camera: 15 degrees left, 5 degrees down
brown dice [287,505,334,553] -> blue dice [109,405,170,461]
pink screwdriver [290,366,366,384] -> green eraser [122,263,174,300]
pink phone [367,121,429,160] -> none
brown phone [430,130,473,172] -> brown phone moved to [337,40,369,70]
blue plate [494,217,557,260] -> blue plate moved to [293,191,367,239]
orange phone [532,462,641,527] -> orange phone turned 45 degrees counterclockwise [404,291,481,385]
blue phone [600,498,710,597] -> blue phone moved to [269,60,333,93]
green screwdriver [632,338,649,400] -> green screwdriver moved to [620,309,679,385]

◇ ◇ ◇ ◇ ◇ ◇ ◇

Reproduce exactly the lines from the one containing "pink screwdriver [290,366,366,384]" through the last line of the records above, including both, and nothing else.

pink screwdriver [290,366,366,384] -> green eraser [122,263,174,300]
pink phone [367,121,429,160] -> none
brown phone [430,130,473,172] -> brown phone moved to [337,40,369,70]
blue plate [494,217,557,260] -> blue plate moved to [293,191,367,239]
orange phone [532,462,641,527] -> orange phone turned 45 degrees counterclockwise [404,291,481,385]
blue phone [600,498,710,597] -> blue phone moved to [269,60,333,93]
green screwdriver [632,338,649,400] -> green screwdriver moved to [620,309,679,385]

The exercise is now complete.